> _ABOUT THIS EXERCISE_: Repeat exactly the lines from the start of the material below up to and including the "cyan brick E2:F2" line.

> _STORED DATA_:
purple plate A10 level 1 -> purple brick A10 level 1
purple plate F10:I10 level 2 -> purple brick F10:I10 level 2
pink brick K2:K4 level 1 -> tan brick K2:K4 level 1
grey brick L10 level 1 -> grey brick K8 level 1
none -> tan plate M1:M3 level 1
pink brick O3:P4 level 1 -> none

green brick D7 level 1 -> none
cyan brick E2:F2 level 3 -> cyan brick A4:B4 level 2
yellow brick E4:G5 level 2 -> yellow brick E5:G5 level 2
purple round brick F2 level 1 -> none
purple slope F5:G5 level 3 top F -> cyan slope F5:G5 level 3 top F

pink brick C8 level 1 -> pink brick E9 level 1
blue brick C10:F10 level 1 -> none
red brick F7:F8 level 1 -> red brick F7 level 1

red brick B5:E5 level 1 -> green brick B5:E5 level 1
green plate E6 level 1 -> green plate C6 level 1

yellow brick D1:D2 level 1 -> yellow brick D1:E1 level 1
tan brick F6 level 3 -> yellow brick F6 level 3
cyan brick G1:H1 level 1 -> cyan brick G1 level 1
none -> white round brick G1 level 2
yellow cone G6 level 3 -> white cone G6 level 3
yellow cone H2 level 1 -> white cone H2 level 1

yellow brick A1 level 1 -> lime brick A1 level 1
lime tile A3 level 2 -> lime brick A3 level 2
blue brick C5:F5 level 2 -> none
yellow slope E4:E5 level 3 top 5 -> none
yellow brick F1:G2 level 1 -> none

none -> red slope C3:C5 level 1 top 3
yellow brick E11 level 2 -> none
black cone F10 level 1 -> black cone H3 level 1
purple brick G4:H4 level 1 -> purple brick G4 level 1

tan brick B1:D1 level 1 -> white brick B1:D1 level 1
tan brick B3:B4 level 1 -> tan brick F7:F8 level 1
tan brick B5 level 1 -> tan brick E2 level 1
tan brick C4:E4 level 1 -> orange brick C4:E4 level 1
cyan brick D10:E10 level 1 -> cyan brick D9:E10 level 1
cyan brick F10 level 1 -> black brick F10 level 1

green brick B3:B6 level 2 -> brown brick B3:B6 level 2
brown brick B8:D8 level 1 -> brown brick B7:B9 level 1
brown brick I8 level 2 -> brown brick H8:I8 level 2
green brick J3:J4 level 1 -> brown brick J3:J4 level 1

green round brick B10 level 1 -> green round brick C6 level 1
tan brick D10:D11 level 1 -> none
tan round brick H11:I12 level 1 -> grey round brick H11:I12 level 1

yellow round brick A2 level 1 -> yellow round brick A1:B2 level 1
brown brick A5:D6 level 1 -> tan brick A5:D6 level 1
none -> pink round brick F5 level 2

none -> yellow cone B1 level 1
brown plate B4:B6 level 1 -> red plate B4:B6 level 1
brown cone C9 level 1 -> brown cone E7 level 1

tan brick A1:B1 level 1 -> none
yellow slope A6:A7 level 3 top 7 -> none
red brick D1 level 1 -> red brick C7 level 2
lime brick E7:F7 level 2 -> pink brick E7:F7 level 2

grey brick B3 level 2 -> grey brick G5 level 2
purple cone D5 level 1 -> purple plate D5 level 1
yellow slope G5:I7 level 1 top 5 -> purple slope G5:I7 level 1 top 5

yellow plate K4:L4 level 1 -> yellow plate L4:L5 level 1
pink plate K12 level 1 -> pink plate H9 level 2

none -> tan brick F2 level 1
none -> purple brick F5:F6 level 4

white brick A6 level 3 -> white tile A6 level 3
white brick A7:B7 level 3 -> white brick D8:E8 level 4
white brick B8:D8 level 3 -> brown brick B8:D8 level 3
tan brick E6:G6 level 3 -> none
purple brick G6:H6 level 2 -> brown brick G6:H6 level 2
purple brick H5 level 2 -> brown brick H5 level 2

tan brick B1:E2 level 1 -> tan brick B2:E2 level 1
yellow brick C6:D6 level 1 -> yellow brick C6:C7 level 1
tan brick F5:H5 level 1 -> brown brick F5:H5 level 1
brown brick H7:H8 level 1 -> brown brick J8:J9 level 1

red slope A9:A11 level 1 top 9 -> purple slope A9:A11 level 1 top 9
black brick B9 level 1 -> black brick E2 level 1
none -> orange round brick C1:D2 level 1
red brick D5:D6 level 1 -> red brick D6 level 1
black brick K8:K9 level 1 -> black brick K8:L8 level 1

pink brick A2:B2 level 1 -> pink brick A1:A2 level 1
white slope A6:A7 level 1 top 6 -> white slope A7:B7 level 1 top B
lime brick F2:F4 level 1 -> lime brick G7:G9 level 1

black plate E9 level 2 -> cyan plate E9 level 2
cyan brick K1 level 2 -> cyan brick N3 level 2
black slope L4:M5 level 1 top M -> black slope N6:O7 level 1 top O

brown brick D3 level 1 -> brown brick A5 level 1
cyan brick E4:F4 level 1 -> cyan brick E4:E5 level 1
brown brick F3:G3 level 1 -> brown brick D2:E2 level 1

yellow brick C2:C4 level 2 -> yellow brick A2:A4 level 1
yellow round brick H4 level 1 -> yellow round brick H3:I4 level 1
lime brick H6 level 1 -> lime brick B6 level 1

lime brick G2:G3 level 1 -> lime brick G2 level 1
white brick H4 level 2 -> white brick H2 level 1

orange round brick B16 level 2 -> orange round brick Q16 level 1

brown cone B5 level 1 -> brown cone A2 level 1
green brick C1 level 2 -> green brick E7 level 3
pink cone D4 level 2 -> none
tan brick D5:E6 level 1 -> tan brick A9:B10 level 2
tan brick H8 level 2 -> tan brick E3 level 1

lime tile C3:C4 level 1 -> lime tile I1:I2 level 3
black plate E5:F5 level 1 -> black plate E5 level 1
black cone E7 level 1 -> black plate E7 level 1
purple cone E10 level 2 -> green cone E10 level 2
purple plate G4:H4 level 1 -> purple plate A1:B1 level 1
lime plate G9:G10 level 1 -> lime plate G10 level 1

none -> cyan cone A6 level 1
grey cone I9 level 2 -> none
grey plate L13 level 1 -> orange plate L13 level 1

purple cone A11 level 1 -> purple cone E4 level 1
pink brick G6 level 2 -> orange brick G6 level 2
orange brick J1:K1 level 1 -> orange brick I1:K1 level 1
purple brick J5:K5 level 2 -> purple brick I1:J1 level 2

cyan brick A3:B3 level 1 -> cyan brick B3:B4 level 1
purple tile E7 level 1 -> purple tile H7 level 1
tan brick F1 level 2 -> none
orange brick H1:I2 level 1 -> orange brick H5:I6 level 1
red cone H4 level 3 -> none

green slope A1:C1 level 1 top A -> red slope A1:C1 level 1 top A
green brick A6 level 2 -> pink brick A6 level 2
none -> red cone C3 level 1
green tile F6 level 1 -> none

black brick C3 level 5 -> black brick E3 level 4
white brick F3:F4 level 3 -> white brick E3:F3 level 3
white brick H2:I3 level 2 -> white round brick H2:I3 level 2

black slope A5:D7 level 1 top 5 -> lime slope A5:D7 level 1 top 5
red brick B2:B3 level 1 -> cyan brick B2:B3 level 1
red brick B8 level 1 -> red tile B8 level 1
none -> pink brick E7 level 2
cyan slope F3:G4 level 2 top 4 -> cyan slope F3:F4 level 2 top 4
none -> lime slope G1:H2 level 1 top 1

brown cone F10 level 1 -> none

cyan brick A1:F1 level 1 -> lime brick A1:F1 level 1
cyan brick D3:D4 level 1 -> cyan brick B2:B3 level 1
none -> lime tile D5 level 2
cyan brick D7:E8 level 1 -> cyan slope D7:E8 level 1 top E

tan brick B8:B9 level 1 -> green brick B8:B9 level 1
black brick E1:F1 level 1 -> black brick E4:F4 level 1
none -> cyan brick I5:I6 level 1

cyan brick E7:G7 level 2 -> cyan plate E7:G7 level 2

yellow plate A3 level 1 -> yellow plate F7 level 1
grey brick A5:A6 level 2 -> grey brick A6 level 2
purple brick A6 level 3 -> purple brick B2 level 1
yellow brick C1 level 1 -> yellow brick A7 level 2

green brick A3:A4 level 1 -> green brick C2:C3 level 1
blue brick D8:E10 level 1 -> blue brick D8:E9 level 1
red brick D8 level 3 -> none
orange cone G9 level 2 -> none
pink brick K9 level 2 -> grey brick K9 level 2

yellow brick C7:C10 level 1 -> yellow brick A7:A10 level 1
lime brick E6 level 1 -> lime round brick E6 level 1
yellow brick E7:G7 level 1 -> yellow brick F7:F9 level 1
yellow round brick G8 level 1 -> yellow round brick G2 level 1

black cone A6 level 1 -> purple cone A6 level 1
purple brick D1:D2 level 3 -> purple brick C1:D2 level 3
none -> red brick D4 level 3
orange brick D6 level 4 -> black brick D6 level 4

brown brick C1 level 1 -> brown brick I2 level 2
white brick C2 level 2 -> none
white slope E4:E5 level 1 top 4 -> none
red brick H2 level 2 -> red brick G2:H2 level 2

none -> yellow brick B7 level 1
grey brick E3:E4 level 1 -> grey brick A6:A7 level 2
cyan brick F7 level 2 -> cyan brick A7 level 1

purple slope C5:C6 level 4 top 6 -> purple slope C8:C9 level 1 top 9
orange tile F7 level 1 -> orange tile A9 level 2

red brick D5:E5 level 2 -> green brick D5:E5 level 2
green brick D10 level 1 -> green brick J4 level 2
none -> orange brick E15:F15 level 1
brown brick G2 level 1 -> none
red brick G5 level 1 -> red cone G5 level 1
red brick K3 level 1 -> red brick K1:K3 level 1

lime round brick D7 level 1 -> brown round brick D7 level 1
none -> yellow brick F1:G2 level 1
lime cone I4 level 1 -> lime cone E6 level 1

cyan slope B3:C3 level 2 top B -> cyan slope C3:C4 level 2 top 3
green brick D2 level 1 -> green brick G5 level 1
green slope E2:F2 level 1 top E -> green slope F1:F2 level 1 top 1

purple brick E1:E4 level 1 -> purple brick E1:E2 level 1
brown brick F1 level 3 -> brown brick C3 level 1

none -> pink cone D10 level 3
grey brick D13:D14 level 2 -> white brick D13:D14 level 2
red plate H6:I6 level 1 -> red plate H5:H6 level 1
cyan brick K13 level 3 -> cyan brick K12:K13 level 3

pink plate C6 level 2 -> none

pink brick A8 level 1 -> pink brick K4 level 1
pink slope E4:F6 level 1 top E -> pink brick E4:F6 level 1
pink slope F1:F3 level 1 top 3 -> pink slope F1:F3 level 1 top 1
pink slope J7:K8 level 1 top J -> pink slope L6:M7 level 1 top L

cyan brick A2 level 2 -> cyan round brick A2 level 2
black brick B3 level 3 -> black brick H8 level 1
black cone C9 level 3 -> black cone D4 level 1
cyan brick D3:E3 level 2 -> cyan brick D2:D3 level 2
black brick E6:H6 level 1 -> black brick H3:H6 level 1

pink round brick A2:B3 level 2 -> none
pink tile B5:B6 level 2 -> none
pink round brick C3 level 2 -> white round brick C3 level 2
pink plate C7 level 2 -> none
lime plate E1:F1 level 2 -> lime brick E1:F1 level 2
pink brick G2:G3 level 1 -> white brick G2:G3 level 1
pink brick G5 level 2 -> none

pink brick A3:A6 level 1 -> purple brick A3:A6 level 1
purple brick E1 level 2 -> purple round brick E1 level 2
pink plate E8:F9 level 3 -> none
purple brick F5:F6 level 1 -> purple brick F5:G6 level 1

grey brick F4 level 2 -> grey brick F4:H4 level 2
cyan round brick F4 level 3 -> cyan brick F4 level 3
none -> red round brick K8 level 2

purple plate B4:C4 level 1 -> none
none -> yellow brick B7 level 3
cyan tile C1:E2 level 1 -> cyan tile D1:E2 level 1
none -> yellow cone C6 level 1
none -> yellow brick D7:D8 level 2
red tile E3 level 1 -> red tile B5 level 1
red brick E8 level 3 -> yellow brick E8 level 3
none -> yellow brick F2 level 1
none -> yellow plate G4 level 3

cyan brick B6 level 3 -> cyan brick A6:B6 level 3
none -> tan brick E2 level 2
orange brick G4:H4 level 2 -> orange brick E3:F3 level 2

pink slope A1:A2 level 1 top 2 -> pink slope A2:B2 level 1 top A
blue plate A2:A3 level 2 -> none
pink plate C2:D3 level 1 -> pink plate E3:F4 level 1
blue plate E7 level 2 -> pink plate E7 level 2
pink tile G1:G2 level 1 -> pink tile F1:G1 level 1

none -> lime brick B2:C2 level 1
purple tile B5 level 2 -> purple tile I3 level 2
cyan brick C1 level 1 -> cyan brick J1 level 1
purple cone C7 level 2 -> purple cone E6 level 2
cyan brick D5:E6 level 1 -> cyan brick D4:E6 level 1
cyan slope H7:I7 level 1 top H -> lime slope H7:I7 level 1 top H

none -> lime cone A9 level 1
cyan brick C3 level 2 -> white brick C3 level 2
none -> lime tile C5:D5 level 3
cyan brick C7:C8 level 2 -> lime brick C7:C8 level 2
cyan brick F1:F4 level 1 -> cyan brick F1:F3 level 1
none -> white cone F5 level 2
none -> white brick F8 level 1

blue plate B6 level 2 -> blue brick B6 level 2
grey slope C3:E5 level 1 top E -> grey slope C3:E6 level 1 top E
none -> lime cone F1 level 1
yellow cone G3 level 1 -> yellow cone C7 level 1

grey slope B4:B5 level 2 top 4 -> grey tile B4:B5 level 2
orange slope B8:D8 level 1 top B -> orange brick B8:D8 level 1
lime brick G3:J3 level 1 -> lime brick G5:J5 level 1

> _SOLUTION TO THE PROBLEM_:
purple plate A10 level 1 -> purple brick A10 level 1
purple plate F10:I10 level 2 -> purple brick F10:I10 level 2
pink brick K2:K4 level 1 -> tan brick K2:K4 level 1
grey brick L10 level 1 -> grey brick K8 level 1
none -> tan plate M1:M3 level 1
pink brick O3:P4 level 1 -> none

green brick D7 level 1 -> none
cyan brick E2:F2 level 3 -> cyan brick A4:B4 level 2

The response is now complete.